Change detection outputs
"""

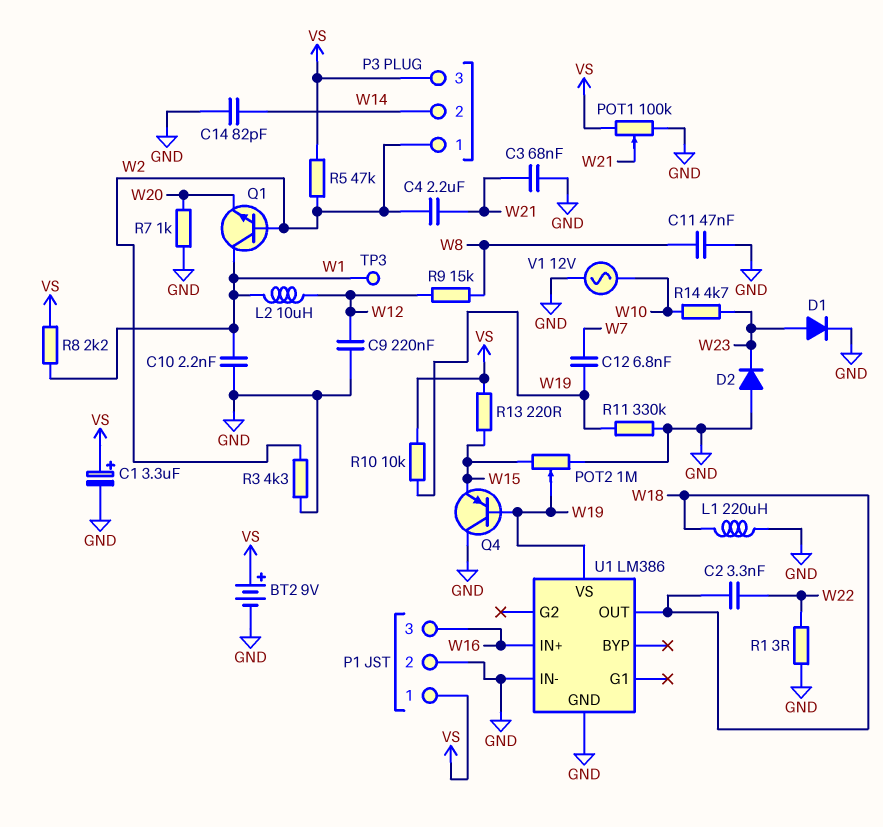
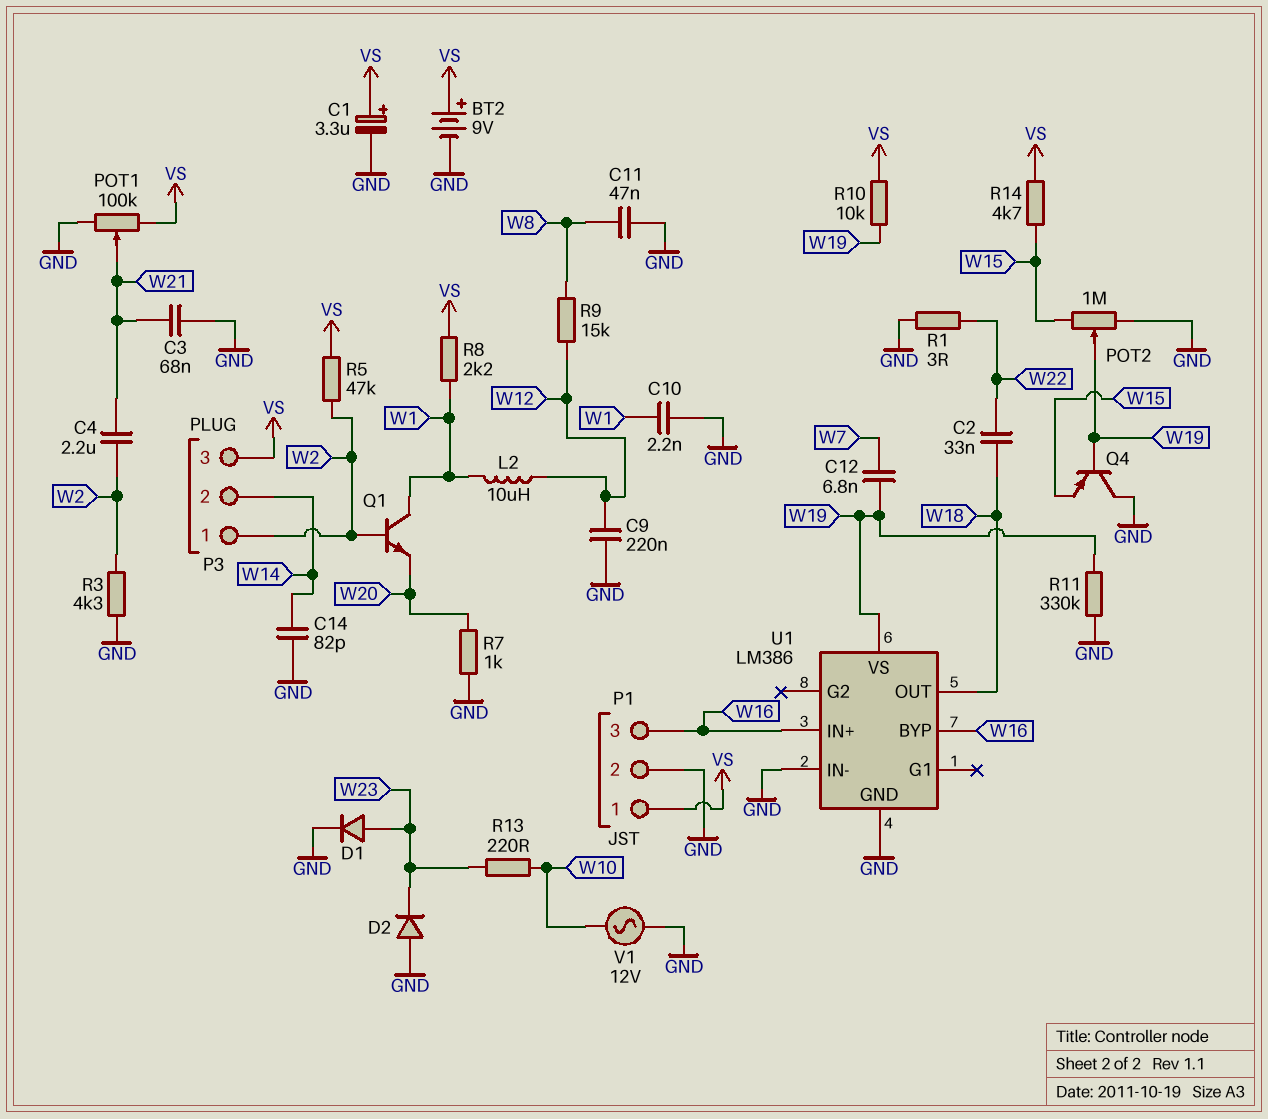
C2: 3.3nF (W18, W22) -> 33nF (W18, W22)
L1: 220uH (GND, W18) -> none
R13: 220 (VS, W15) -> 220 (W10, W23)
R14: 4.7k (W10, W23) -> 4.7k (VS, W15)
TP3: test point (W1) -> none
U1 pin BYP: none -> W16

"""

**Work request:**
Exact copies of the lines from the one containing "R14: 4.7k (W10, W23) -> 4.7k (VS, W15)" through the final line of the records are all the answer should hold.

**Exercise output:**
R14: 4.7k (W10, W23) -> 4.7k (VS, W15)
TP3: test point (W1) -> none
U1 pin BYP: none -> W16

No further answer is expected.